WHAT TO PRODUCE: Write the records out again without change. Leave the pictures behind.

RECORDS SHOWN:
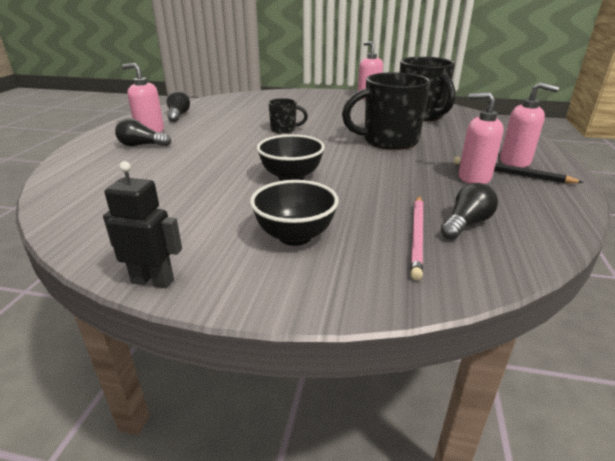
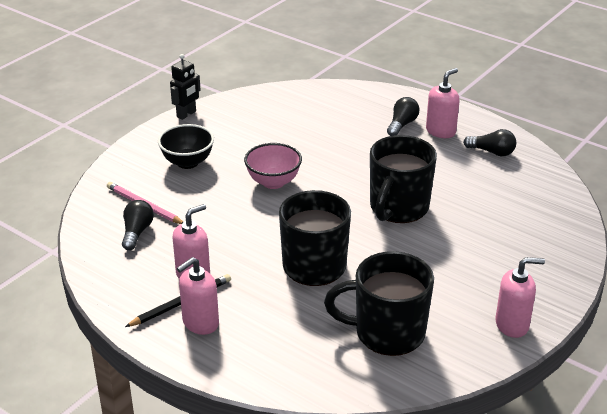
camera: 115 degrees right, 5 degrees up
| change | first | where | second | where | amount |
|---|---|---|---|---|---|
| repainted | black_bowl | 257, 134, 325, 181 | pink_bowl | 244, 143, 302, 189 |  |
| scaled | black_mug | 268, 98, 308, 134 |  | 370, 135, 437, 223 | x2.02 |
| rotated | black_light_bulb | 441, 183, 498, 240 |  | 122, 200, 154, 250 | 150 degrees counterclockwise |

OUTPUT:
camera: 115 degrees right, 5 degrees up
| change | first | where | second | where | amount |
|---|---|---|---|---|---|
| repainted | black_bowl | 257, 134, 325, 181 | pink_bowl | 244, 143, 302, 189 |  |
| scaled | black_mug | 268, 98, 308, 134 |  | 370, 135, 437, 223 | x2.02 |
| rotated | black_light_bulb | 441, 183, 498, 240 |  | 122, 200, 154, 250 | 150 degrees counterclockwise |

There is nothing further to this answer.